In the records below, find the line with "(134, 231) = (447, 177): purple" and the line with "(712, 471) = (285, 371): black". Print both exactly, along with every line between them, and no other line.

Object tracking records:
=== Begin Enclosure ===
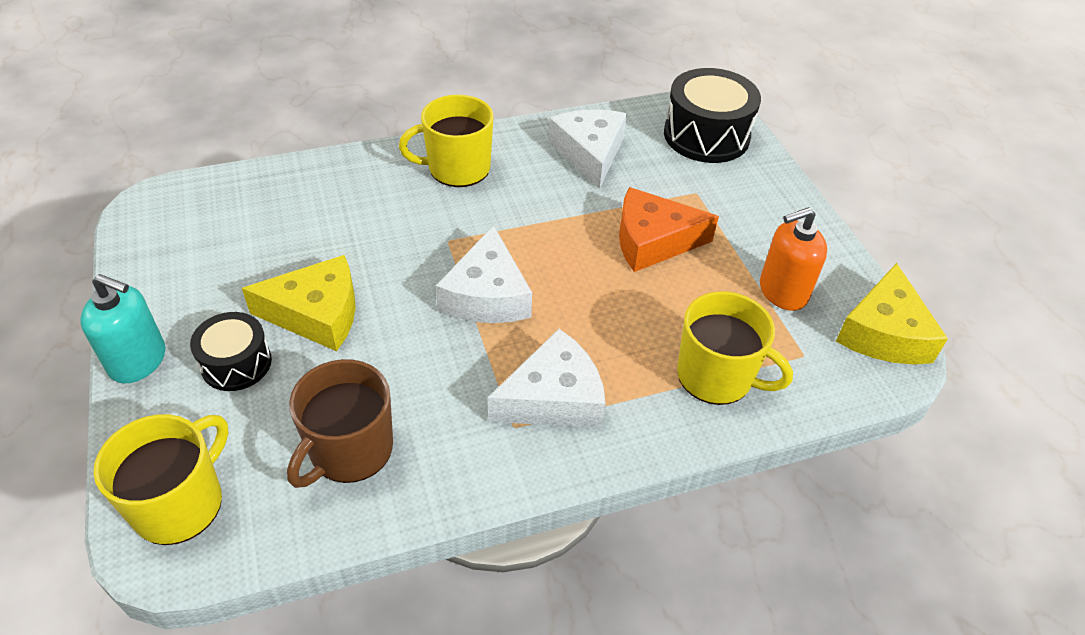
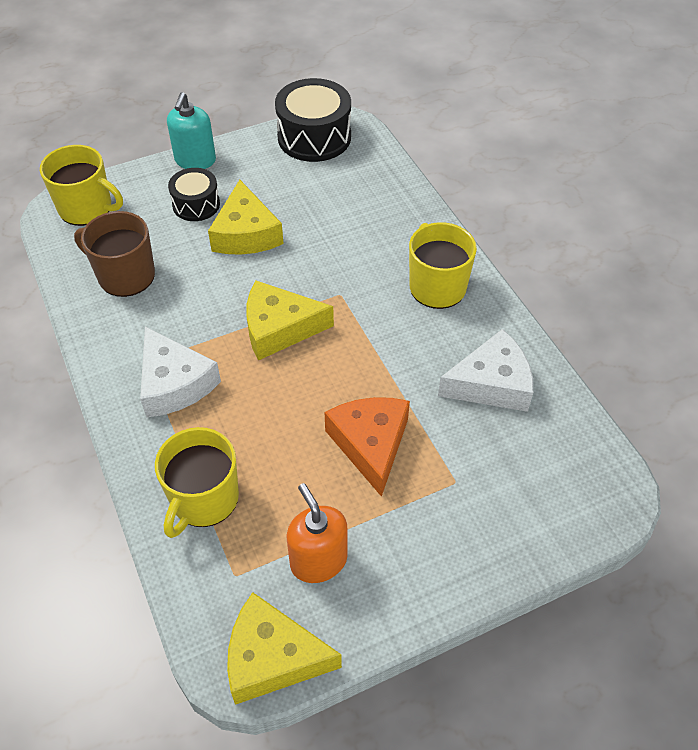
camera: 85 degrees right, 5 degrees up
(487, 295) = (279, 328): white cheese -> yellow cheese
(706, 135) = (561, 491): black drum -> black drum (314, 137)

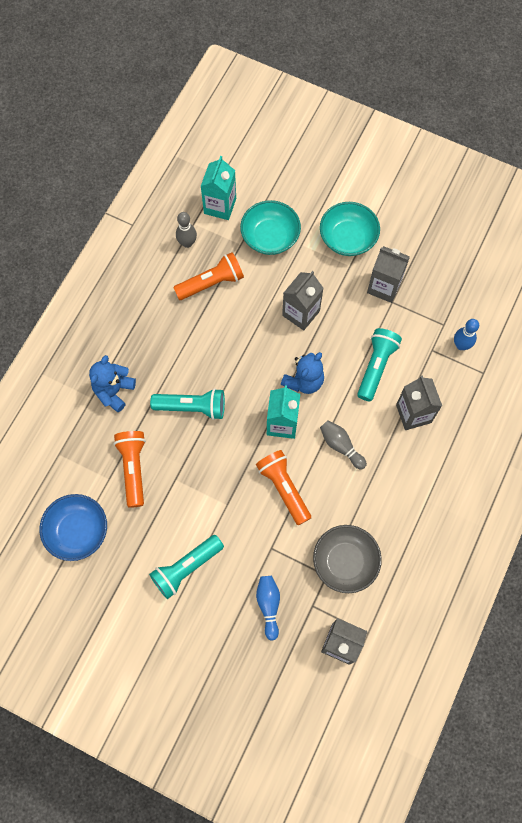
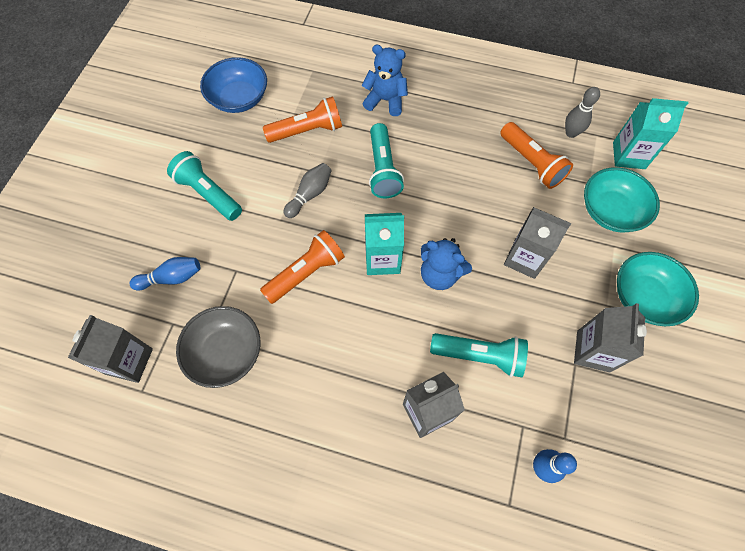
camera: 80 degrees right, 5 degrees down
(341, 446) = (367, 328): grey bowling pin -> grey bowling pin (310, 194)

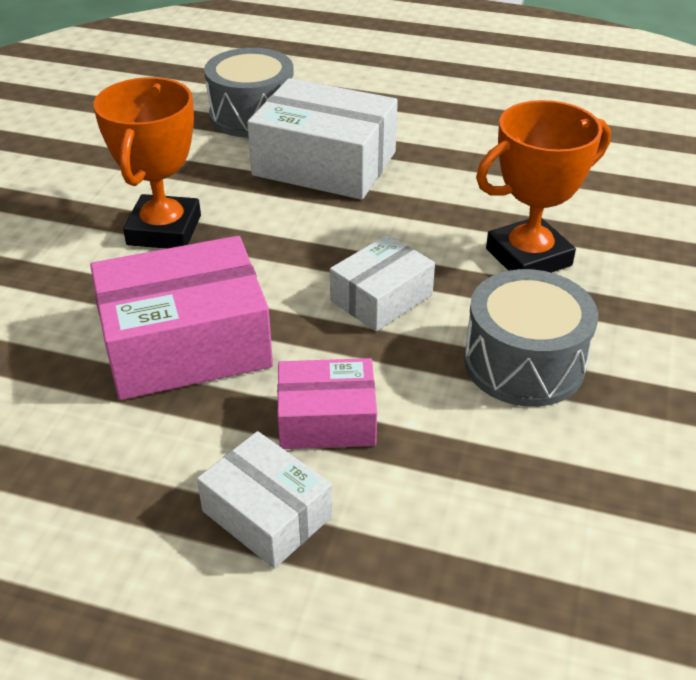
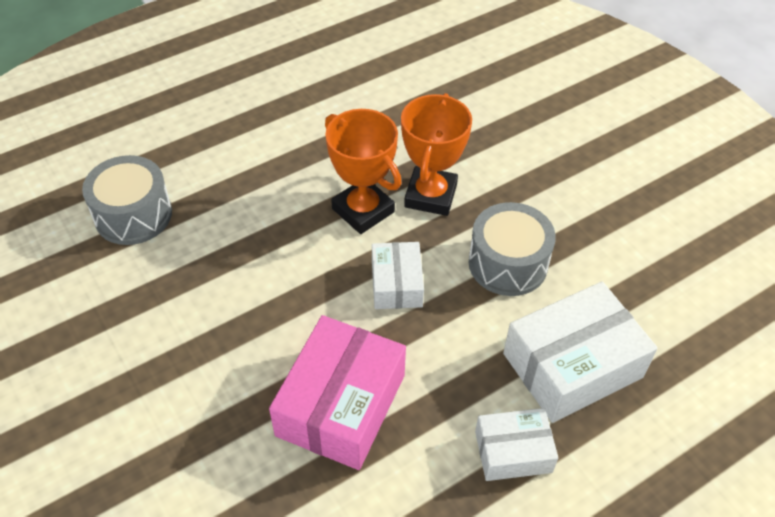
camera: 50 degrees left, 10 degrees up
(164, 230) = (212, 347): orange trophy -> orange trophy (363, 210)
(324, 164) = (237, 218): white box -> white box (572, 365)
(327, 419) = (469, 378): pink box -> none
=== End Enclosure ===
=== Begin Enclosure ===
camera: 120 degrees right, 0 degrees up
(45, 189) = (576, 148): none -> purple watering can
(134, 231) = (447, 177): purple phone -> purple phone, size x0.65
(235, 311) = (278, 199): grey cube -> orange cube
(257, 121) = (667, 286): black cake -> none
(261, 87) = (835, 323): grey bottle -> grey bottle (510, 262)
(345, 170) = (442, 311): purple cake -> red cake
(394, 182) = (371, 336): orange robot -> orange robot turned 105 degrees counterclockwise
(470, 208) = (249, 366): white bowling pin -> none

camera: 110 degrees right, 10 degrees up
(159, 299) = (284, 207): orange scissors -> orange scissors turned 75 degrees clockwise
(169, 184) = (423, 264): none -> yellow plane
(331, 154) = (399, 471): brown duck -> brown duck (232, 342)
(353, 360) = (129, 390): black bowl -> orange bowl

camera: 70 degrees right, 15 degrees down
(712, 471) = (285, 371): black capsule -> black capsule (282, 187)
=== End Enclosure ===
=== Begin Enclosure ===
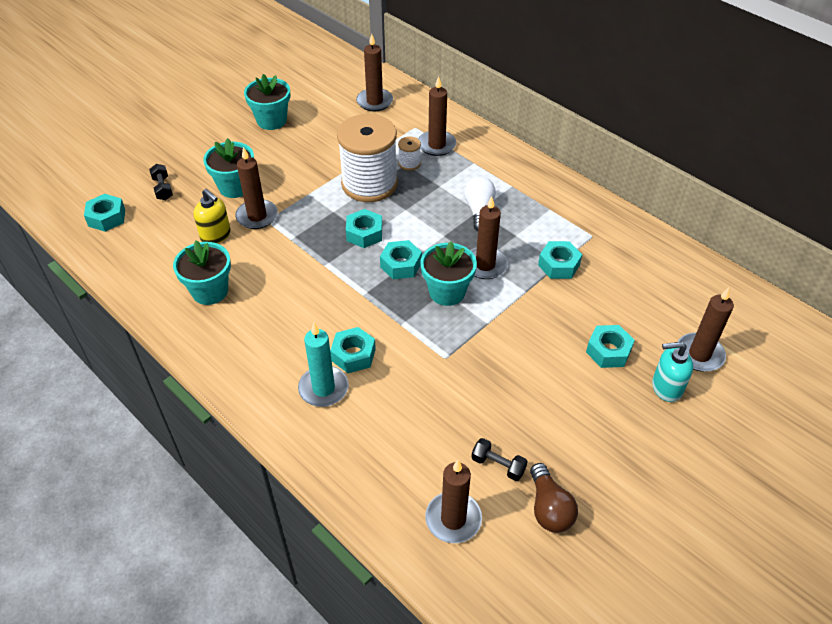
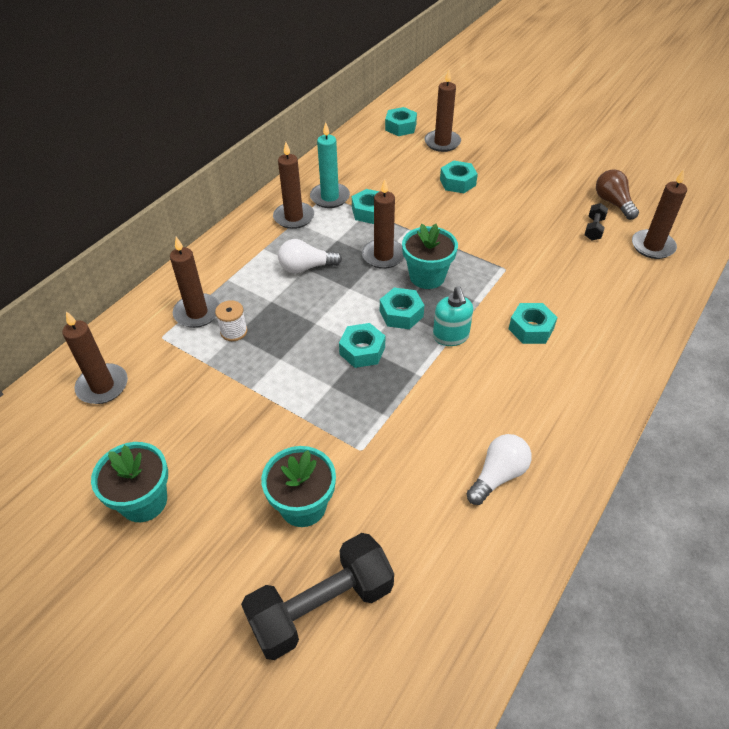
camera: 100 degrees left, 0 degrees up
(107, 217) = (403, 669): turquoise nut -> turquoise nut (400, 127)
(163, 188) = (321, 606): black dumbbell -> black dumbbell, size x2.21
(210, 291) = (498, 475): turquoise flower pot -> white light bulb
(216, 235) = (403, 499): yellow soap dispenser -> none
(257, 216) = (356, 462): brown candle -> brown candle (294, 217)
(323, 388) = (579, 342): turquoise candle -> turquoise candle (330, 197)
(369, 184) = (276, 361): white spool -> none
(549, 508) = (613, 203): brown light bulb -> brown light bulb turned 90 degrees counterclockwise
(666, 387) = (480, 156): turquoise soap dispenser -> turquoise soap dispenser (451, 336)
=== End Enclosure ===
- **Worked solution**
(134, 231) = (447, 177): purple phone -> purple phone, size x0.65
(235, 311) = (278, 199): grey cube -> orange cube
(257, 121) = (667, 286): black cake -> none
(261, 87) = (835, 323): grey bottle -> grey bottle (510, 262)
(345, 170) = (442, 311): purple cake -> red cake
(394, 182) = (371, 336): orange robot -> orange robot turned 105 degrees counterclockwise
(470, 208) = (249, 366): white bowling pin -> none

camera: 110 degrees right, 10 degrees up
(159, 299) = (284, 207): orange scissors -> orange scissors turned 75 degrees clockwise
(169, 184) = (423, 264): none -> yellow plane
(331, 154) = (399, 471): brown duck -> brown duck (232, 342)
(353, 360) = (129, 390): black bowl -> orange bowl

camera: 70 degrees right, 15 degrees down
(712, 471) = (285, 371): black capsule -> black capsule (282, 187)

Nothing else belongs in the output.